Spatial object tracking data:

···

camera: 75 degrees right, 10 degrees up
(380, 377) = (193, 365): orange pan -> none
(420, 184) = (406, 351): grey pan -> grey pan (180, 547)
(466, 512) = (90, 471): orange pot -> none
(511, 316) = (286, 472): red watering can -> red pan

···

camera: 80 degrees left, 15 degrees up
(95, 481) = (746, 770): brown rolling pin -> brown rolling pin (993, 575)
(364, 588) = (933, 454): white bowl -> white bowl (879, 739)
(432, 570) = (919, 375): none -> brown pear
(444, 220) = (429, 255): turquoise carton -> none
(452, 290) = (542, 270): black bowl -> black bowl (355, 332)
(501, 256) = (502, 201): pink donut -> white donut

···

About this task: Copy the lines above exactly, beginning at the line that has "(420, 184) = (406, 351): grey" and stopping after the line that has "(511, 316) = (286, 472): red", and omit the rest.

Response area:
(420, 184) = (406, 351): grey pan -> grey pan (180, 547)
(466, 512) = (90, 471): orange pot -> none
(511, 316) = (286, 472): red watering can -> red pan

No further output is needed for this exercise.